Quantity change records:
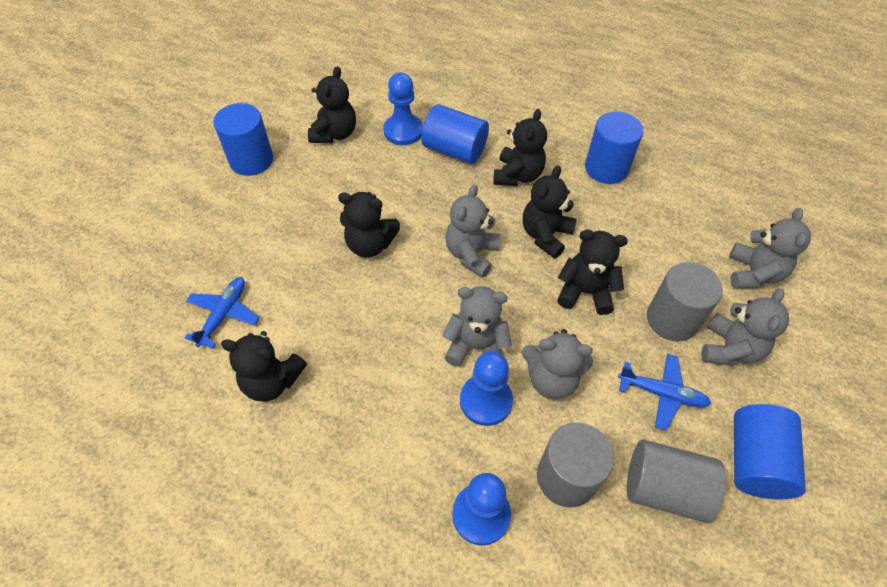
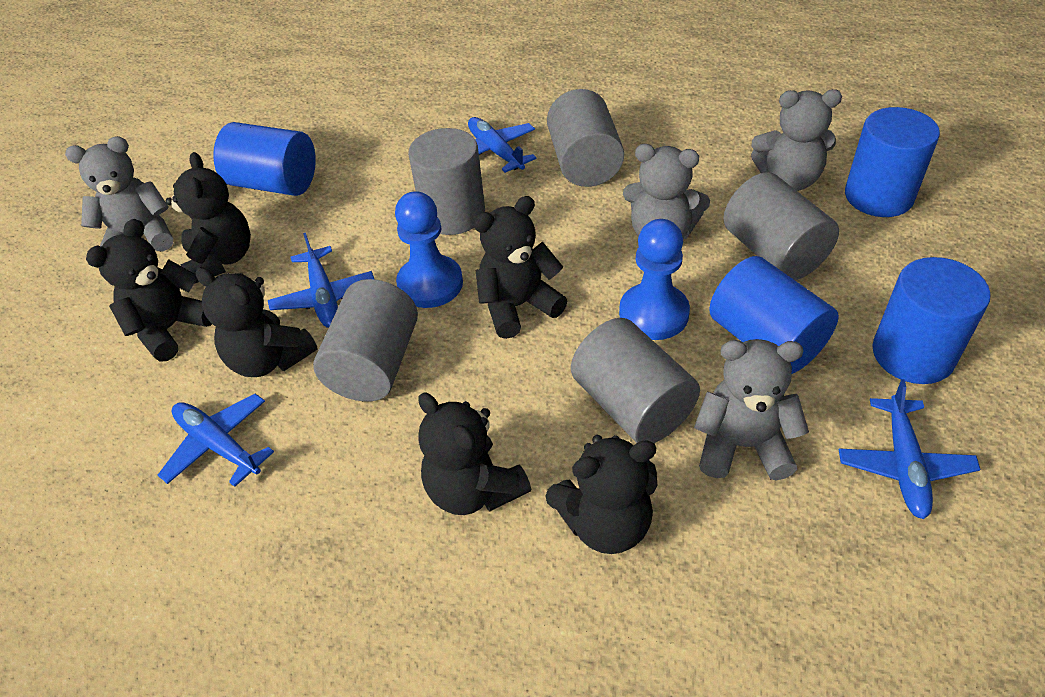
blue pawn: [383,73,423,145] [452,473,511,546] [460,351,513,426] = 3 -> [395,191,463,308] [619,219,690,340] = 2
blue plane: [185,277,260,349] [618,353,711,431] = 2 -> [158,393,274,487] [268,233,375,328] [468,117,537,173] [838,379,981,519] = 4
grey cylinder: [537,422,614,508] [627,439,726,523] [647,262,723,341] = 3 -> [313,279,418,402] [408,128,485,235] [547,89,624,187] [571,318,700,443] [723,172,839,280] = 5
grey teddy bear: [442,286,512,367] [445,185,501,278] [522,329,593,399] [701,288,789,366] [729,208,811,289] = 5 -> [65,136,173,251] [623,144,710,240] [694,339,809,480] [751,89,842,191] = 4

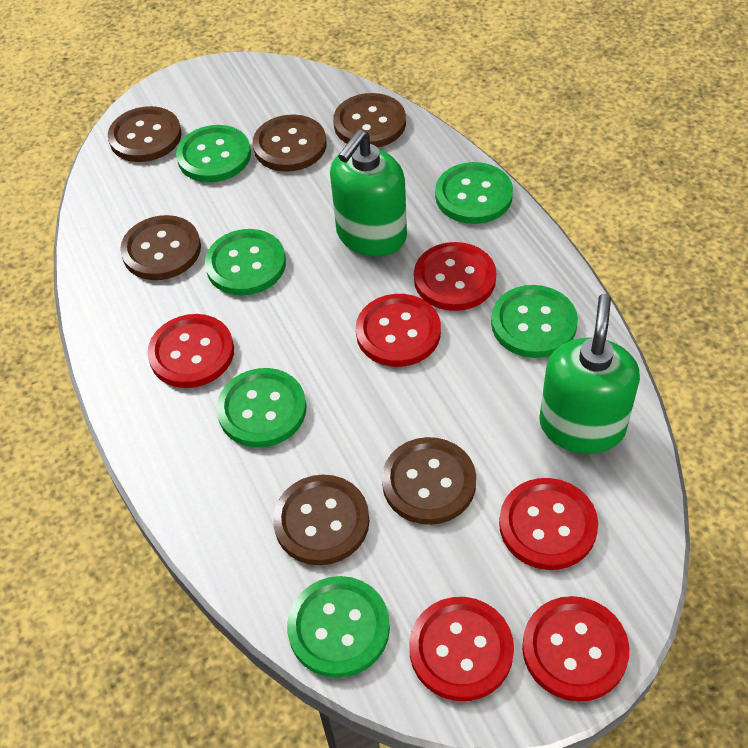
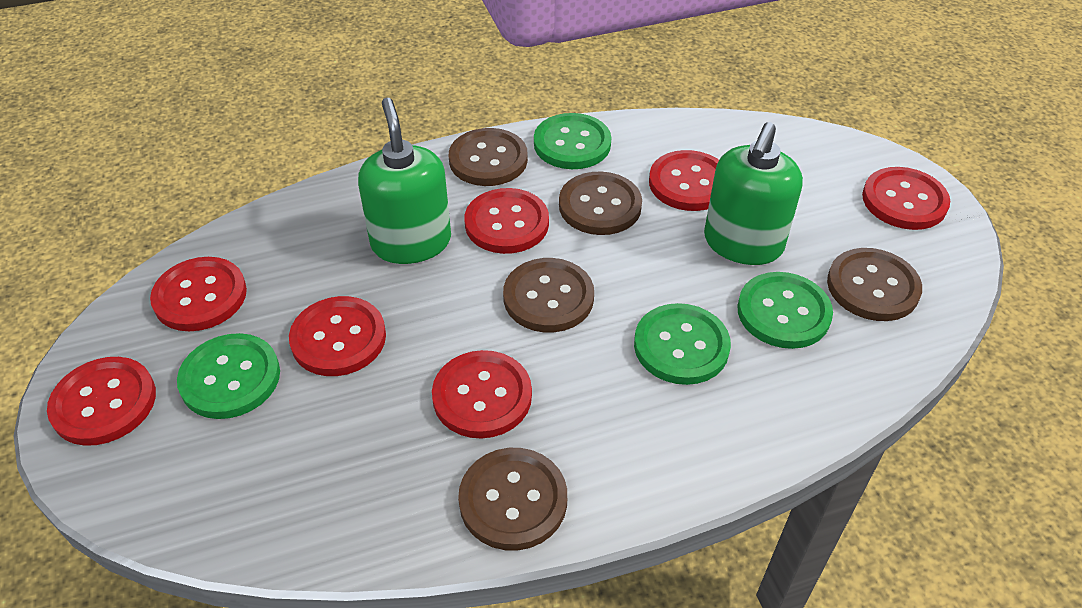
brown button: [108,106,182,162] [120,215,201,280] [253,114,326,172] [273,475,369,565] [333,93,406,148] [382,437,476,525] = 6 -> [449,128,528,186] [458,448,567,550] [503,258,594,332] [559,171,642,235] [827,248,922,321] = 5
green button: [176,125,251,182] [205,229,286,296] [217,368,306,448] [287,576,390,678] [435,162,513,224] [491,285,578,358] = 6 -> [177,333,280,419] [534,113,612,169] [634,303,731,385] [737,272,833,349] = 4
red button: [147,314,234,388] [356,294,441,367] [409,597,514,701] [414,242,496,311] [499,478,598,570] [522,596,629,702] = 6 -> [47,357,156,446] [150,257,247,331] [289,296,386,376] [432,350,532,438] [464,188,549,254] [649,150,719,211] [862,167,950,230] = 7

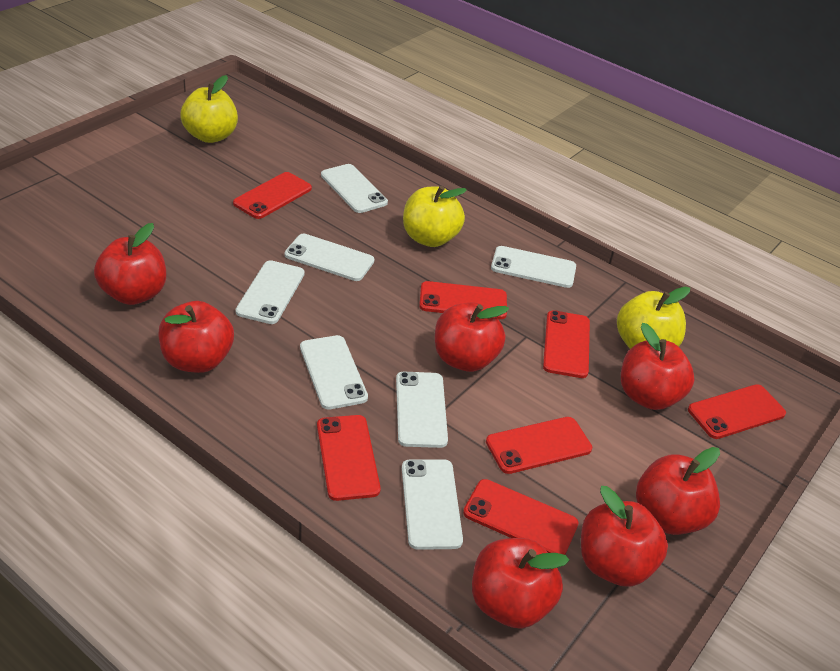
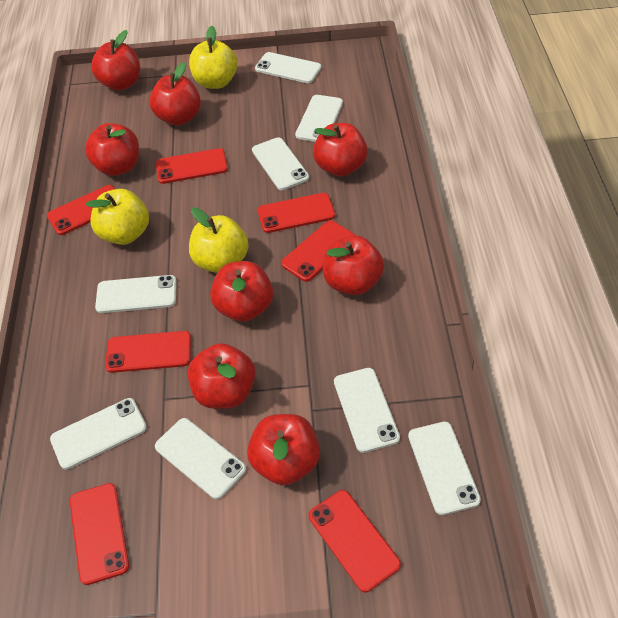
red apple: [94,223,166,305] [158,301,234,373] [435,303,509,372] [472,538,569,629] [581,486,668,587] [621,323,695,410] [636,447,720,535] = 7 -> [85,123,139,176] [91,30,140,91] [150,62,201,126] [188,343,256,409] [210,261,273,322] [247,414,320,485] [313,123,368,177] [323,235,384,295] = 8
white phone: [236,260,305,324] [285,234,374,281] [300,335,368,410] [321,164,388,213] [396,372,448,448] [402,459,463,550] [491,246,576,288] = 7 -> [50,398,147,470] [95,275,177,313] [155,418,246,499] [252,137,309,190] [255,52,322,83] [295,95,343,142] [334,368,400,453] [408,422,481,515] = 8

What is being asked>
Up to and including the line with "green button: [176,125,251,182]", copy the data above from its first line. Skip pictures.

Solution>
blue pawn: [383,73,423,145] [452,473,511,546] [460,351,513,426] = 3 -> [395,191,463,308] [619,219,690,340] = 2
blue plane: [185,277,260,349] [618,353,711,431] = 2 -> [158,393,274,487] [268,233,375,328] [468,117,537,173] [838,379,981,519] = 4
grey cylinder: [537,422,614,508] [627,439,726,523] [647,262,723,341] = 3 -> [313,279,418,402] [408,128,485,235] [547,89,624,187] [571,318,700,443] [723,172,839,280] = 5
grey teddy bear: [442,286,512,367] [445,185,501,278] [522,329,593,399] [701,288,789,366] [729,208,811,289] = 5 -> [65,136,173,251] [623,144,710,240] [694,339,809,480] [751,89,842,191] = 4

brown button: [108,106,182,162] [120,215,201,280] [253,114,326,172] [273,475,369,565] [333,93,406,148] [382,437,476,525] = 6 -> [449,128,528,186] [458,448,567,550] [503,258,594,332] [559,171,642,235] [827,248,922,321] = 5
green button: [176,125,251,182] [205,229,286,296] [217,368,306,448] [287,576,390,678] [435,162,513,224] [491,285,578,358] = 6 -> [177,333,280,419] [534,113,612,169] [634,303,731,385] [737,272,833,349] = 4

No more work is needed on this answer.